DATA RECORDS:
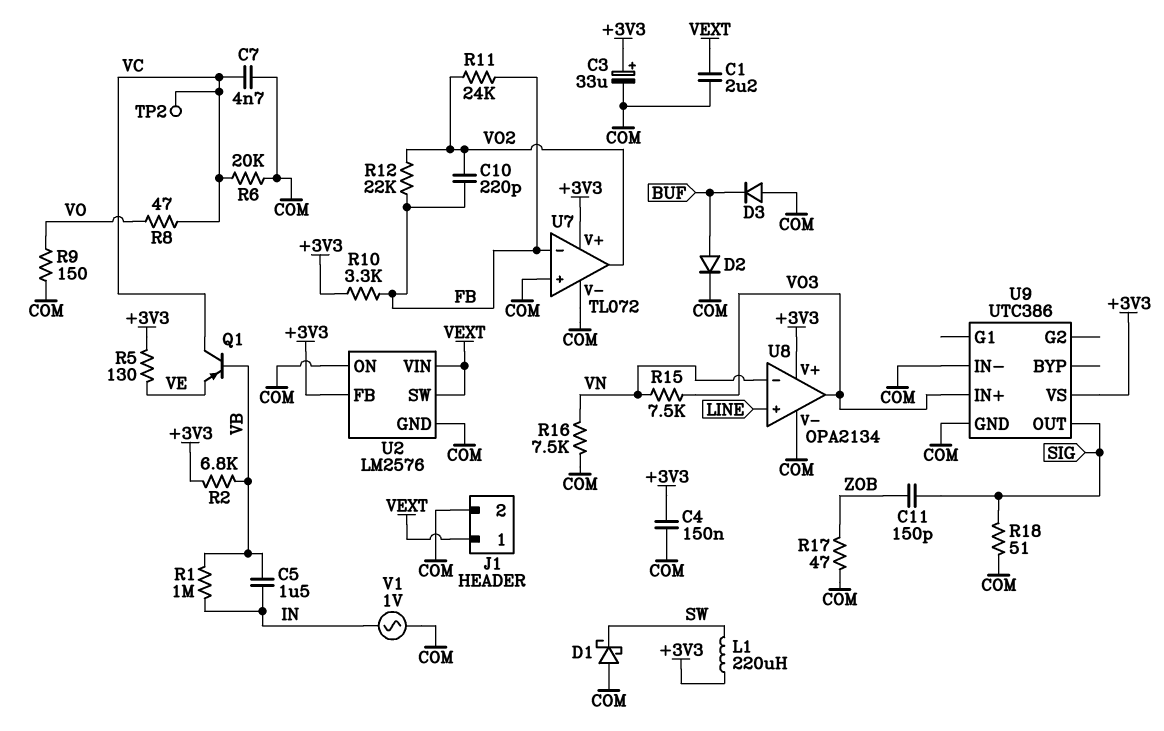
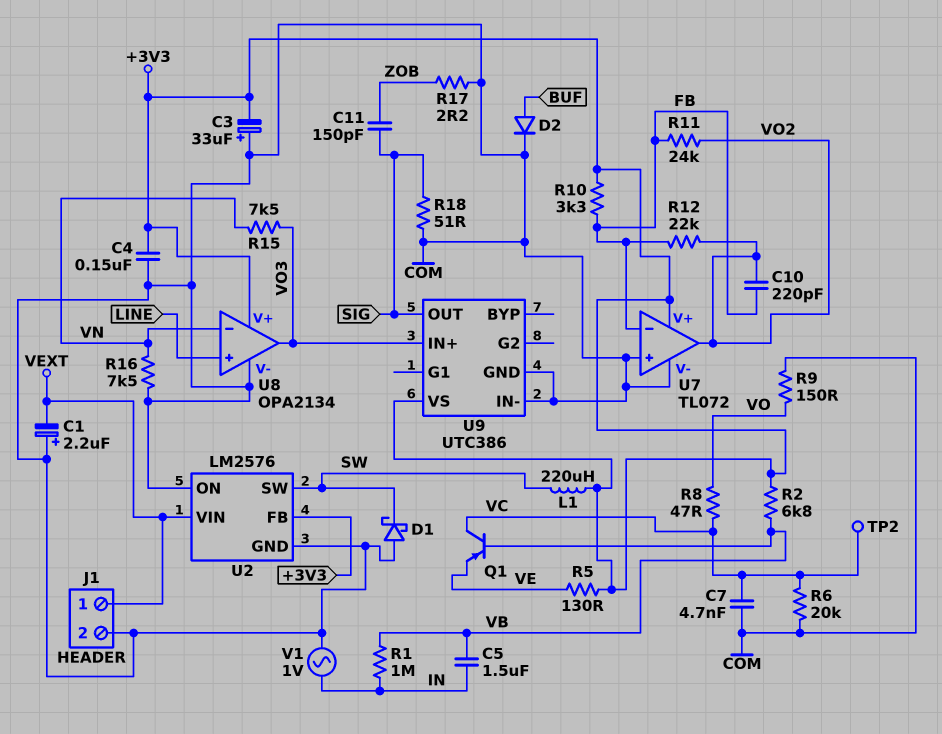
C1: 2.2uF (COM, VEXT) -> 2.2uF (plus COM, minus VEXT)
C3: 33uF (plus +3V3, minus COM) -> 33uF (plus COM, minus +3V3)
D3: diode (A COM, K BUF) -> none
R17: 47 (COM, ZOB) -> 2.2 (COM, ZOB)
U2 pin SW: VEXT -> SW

THE TASK: Copy every line of the listing that includes the string "VEXT".

REPLY:
C1: 2.2uF (COM, VEXT) -> 2.2uF (plus COM, minus VEXT)
U2 pin SW: VEXT -> SW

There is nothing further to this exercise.